**What you should do**
The copy you give must match the listing below exactly and contain no pictures.

#### Information provided ####

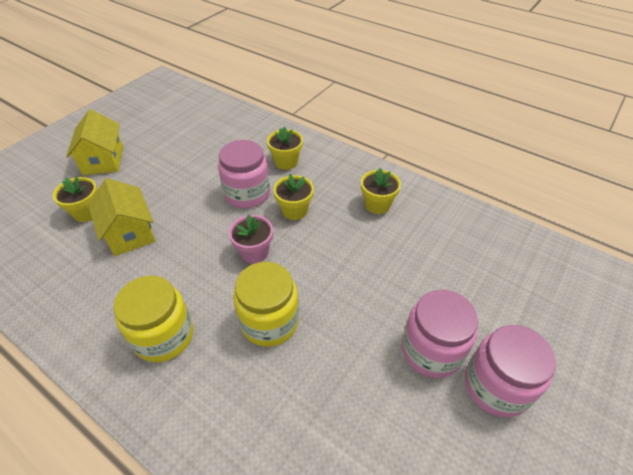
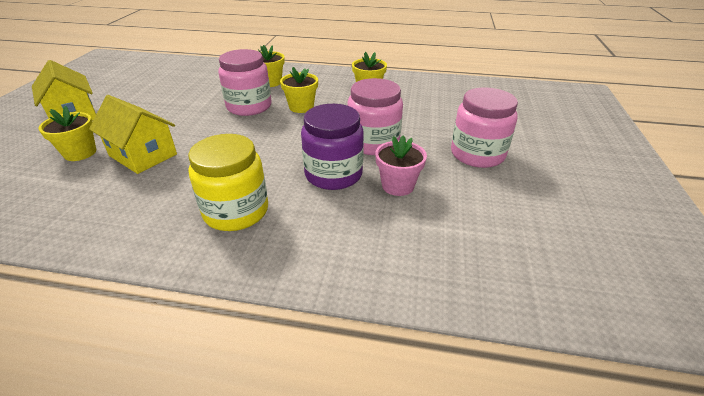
camera: 25 degrees left, 10 degrees down
(254, 252) = (284, 138): pink flower pot -> pink flower pot (398, 185)
(269, 321) = (333, 174): yellow jar -> purple jar
(496, 386) = (537, 159): pink jar -> pink jar (373, 143)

####

**Your solution**
camera: 25 degrees left, 10 degrees down
(254, 252) = (284, 138): pink flower pot -> pink flower pot (398, 185)
(269, 321) = (333, 174): yellow jar -> purple jar
(496, 386) = (537, 159): pink jar -> pink jar (373, 143)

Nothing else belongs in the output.